[EXERCISE]
Could you restate the entries below word for word and leave out the pictures?

(Stored items)
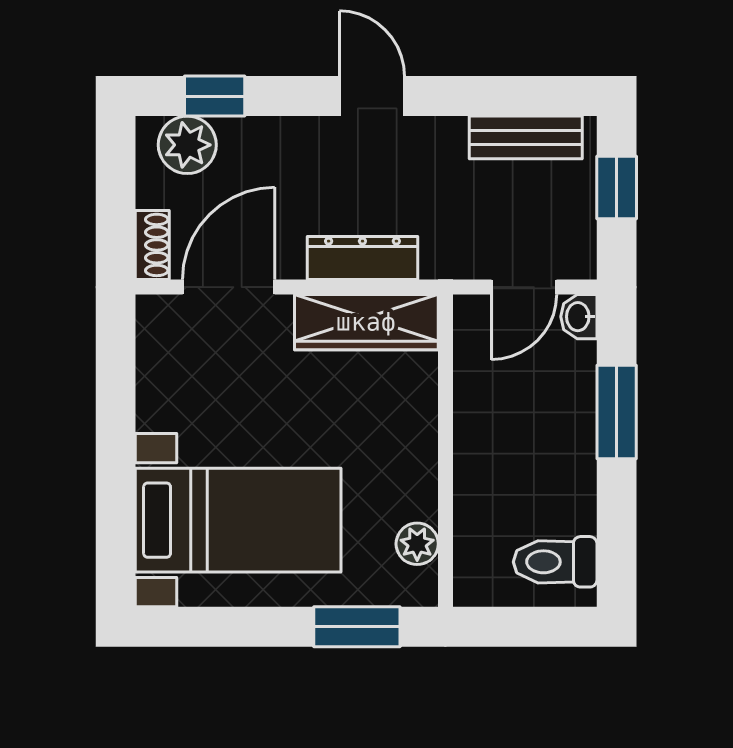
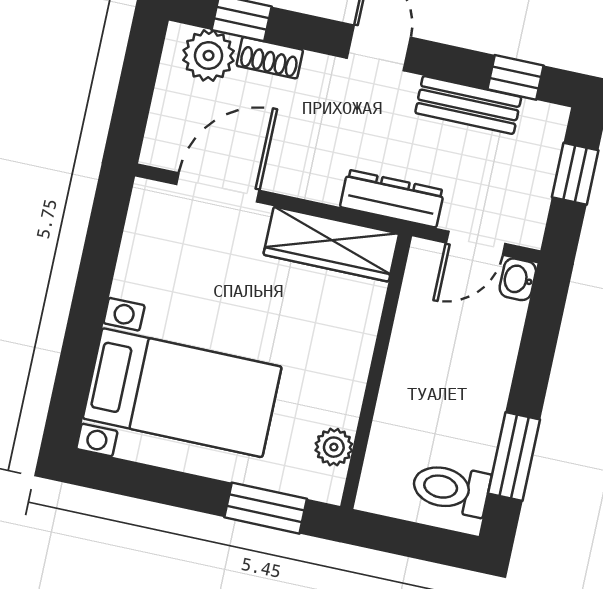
window: (528, 96) -> (515, 77), added
bench: (526, 137) -> (468, 105), moved
shoe rack: (152, 245) -> (270, 58), moved, turned 90
dresser: (362, 258) -> (392, 199), moved
window: (617, 412) -> (514, 457), moved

[COMPLETED EXERCISE]
window: (528, 96) -> (515, 77), added
bench: (526, 137) -> (468, 105), moved
shoe rack: (152, 245) -> (270, 58), moved, turned 90
dresser: (362, 258) -> (392, 199), moved
window: (617, 412) -> (514, 457), moved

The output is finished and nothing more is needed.